Copy every text line from the rows below verbatim, in their original order. Leave out the pictures.

────────────────

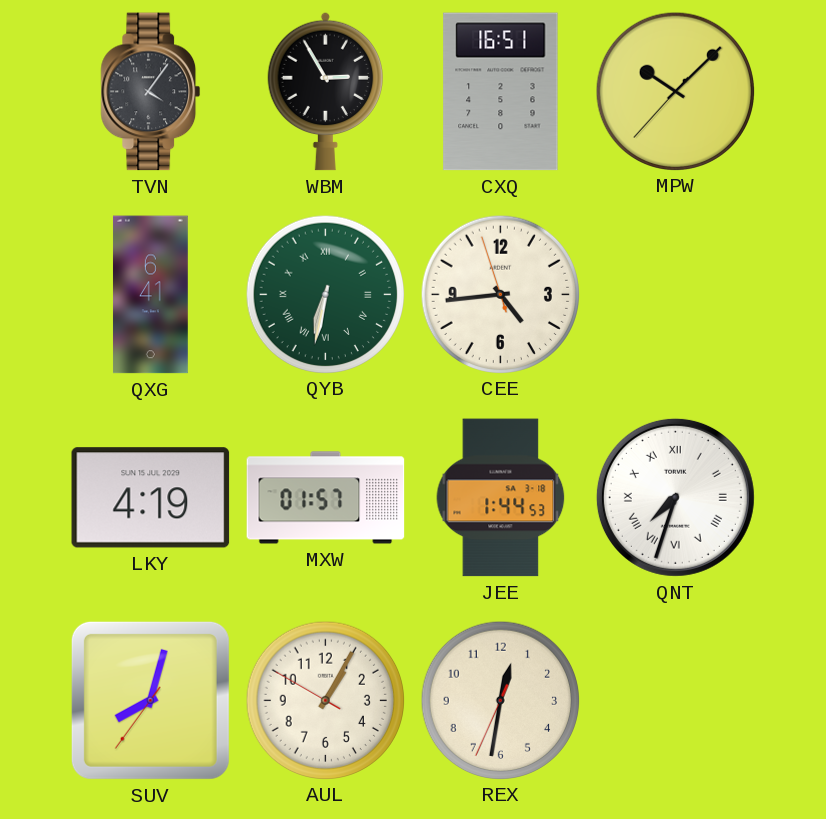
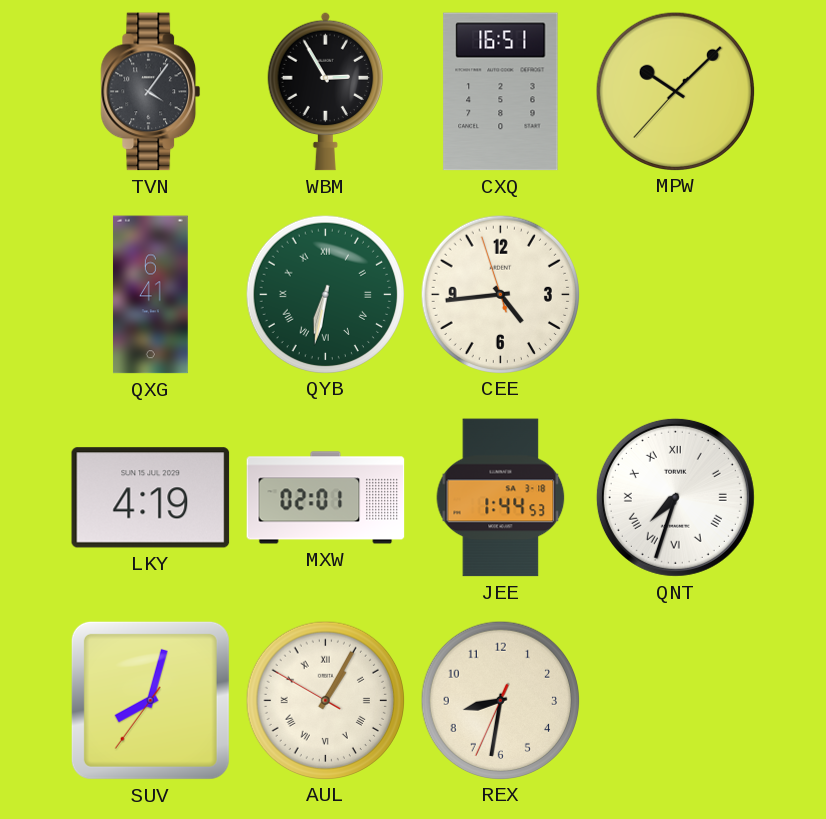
MXW: 01:57 -> 02:01
AUL numerals: Arabic -> Roman
REX: 12:31 -> 8:31
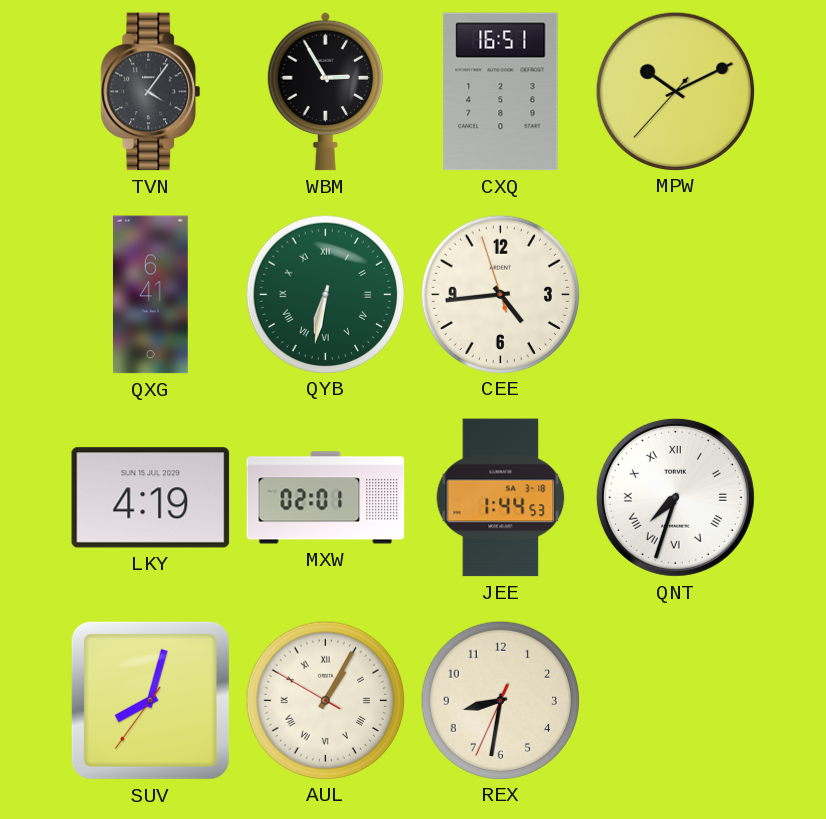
MPW: 10:07 -> 10:10
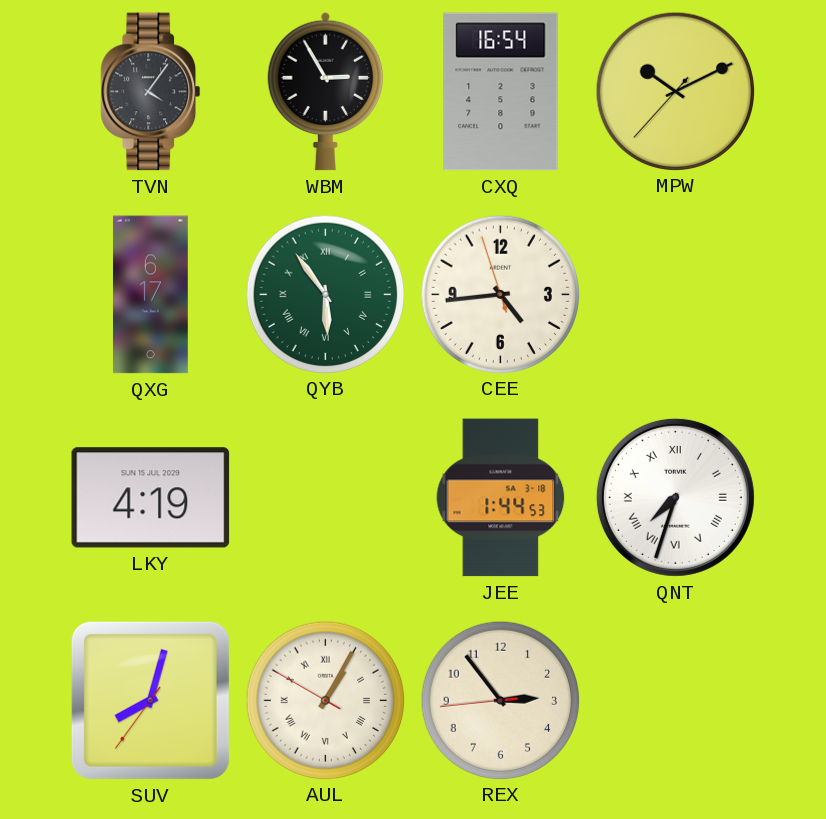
CXQ: 16:51 -> 16:54
QXG: 6:41 -> 6:17
QYB: 6:32 -> 5:54
MXW: 02:01 -> none
REX: 8:31 -> 2:53
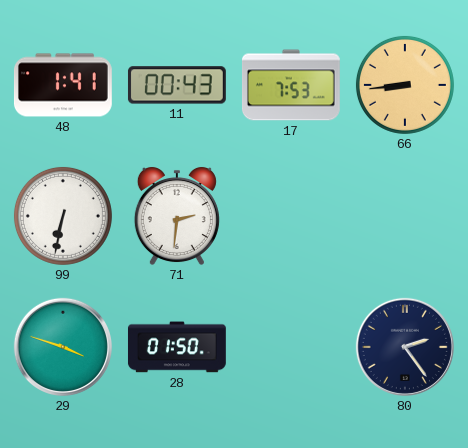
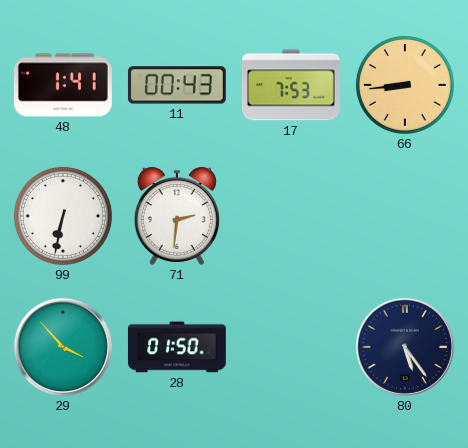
29: 3:48 -> 3:53
80: 2:24 -> 5:24
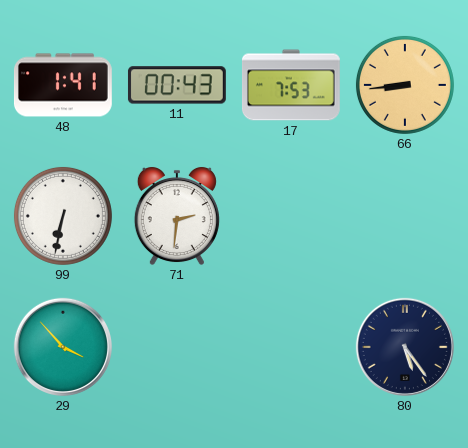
28: 01:50 -> none
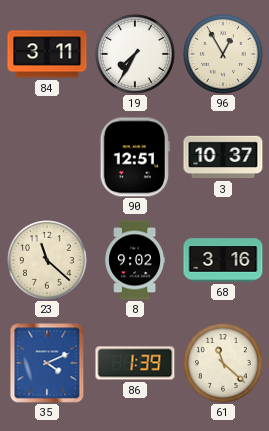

────────────────

**RESULT BELOW**:
MXW: 01:57 -> 02:01
AUL numerals: Arabic -> Roman
REX: 12:31 -> 8:31
MPW: 10:07 -> 10:10
CXQ: 16:51 -> 16:54
QXG: 6:41 -> 6:17
QYB: 6:32 -> 5:54
MXW: 02:01 -> none
REX: 8:31 -> 2:53
29: 3:48 -> 3:53
80: 2:24 -> 5:24
28: 01:50 -> none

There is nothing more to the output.